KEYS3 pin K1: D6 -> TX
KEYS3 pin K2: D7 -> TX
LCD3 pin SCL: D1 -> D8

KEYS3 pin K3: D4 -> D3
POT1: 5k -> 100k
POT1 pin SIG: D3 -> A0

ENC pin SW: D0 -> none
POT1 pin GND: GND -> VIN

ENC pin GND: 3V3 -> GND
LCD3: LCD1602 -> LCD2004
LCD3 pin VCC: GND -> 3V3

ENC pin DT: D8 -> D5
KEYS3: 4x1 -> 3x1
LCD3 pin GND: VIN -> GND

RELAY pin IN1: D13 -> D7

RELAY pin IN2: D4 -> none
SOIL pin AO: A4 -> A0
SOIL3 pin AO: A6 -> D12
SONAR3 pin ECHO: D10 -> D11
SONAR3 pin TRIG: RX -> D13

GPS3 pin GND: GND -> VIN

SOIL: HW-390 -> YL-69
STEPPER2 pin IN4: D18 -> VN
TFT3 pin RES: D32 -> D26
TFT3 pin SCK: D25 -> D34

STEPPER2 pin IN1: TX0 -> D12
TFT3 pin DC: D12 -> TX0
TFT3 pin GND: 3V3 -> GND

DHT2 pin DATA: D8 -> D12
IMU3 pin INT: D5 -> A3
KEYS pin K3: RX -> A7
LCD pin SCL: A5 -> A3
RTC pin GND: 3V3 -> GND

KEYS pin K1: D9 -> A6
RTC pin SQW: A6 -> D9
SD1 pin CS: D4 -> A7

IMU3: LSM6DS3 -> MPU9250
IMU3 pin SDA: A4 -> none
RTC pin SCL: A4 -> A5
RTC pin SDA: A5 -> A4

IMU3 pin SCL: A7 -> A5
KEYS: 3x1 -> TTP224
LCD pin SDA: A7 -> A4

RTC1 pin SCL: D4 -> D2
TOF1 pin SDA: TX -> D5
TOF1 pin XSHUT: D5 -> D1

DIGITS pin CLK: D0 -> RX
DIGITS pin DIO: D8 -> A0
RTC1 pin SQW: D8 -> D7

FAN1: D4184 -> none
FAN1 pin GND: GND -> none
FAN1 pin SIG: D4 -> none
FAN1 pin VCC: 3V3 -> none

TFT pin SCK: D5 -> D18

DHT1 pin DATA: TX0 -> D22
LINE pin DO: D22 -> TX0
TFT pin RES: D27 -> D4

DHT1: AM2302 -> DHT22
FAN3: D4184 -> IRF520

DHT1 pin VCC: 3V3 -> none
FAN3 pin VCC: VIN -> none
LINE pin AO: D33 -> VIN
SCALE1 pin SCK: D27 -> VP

§ **Task brief**
Beginning with the line containing "SONAR3 pin ECHO: D10 -> D11" in the material above, copy every line exactly until you have copied the line containing "KEYS: 3x1 -> TTP224".

§ **Exercise response**
SONAR3 pin ECHO: D10 -> D11
SONAR3 pin TRIG: RX -> D13

GPS3 pin GND: GND -> VIN

SOIL: HW-390 -> YL-69
STEPPER2 pin IN4: D18 -> VN
TFT3 pin RES: D32 -> D26
TFT3 pin SCK: D25 -> D34

STEPPER2 pin IN1: TX0 -> D12
TFT3 pin DC: D12 -> TX0
TFT3 pin GND: 3V3 -> GND

DHT2 pin DATA: D8 -> D12
IMU3 pin INT: D5 -> A3
KEYS pin K3: RX -> A7
LCD pin SCL: A5 -> A3
RTC pin GND: 3V3 -> GND

KEYS pin K1: D9 -> A6
RTC pin SQW: A6 -> D9
SD1 pin CS: D4 -> A7

IMU3: LSM6DS3 -> MPU9250
IMU3 pin SDA: A4 -> none
RTC pin SCL: A4 -> A5
RTC pin SDA: A5 -> A4

IMU3 pin SCL: A7 -> A5
KEYS: 3x1 -> TTP224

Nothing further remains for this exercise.